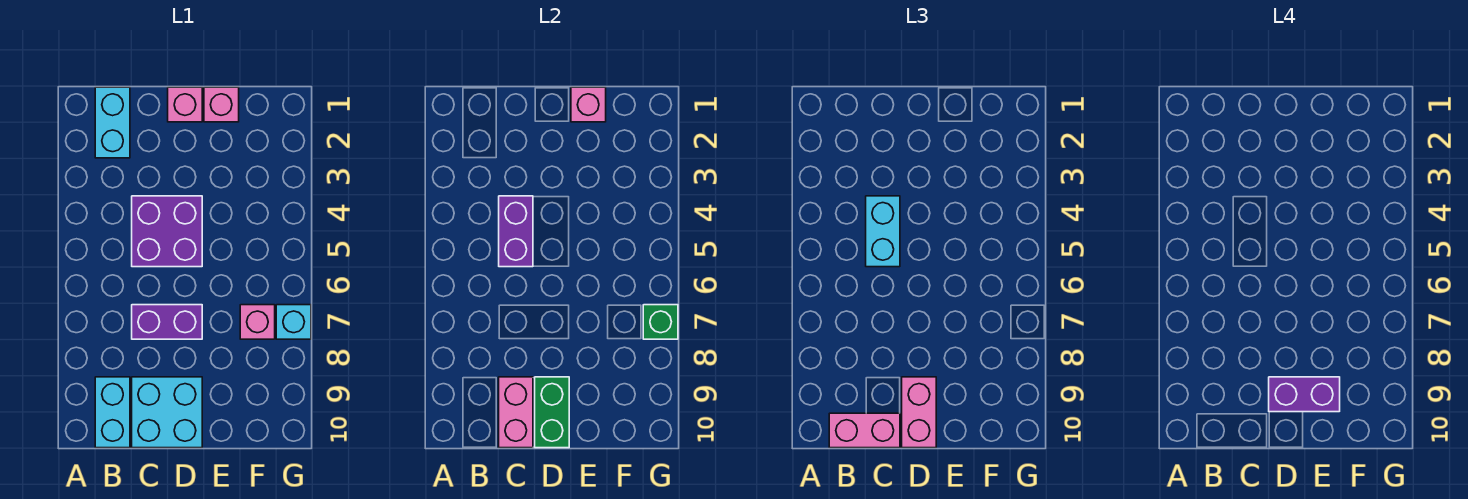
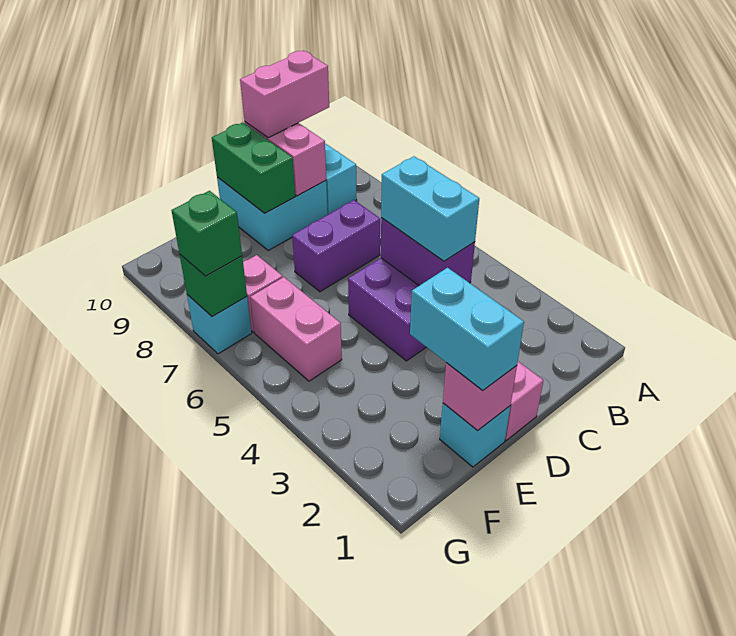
cyan brick B1:B2 level 1 -> cyan brick E1:E2 level 3
pink brick D9:D10 level 3 -> pink brick F5:F6 level 1
purple brick D9:E9 level 4 -> none
pink brick E1 level 1 -> cyan brick E1 level 1
none -> green brick G7 level 3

▶ _Task description_: Please output the material as written, apart from the images.

▶ _Result of this task_:
cyan brick B1:B2 level 1 -> cyan brick E1:E2 level 3
pink brick D9:D10 level 3 -> pink brick F5:F6 level 1
purple brick D9:E9 level 4 -> none
pink brick E1 level 1 -> cyan brick E1 level 1
none -> green brick G7 level 3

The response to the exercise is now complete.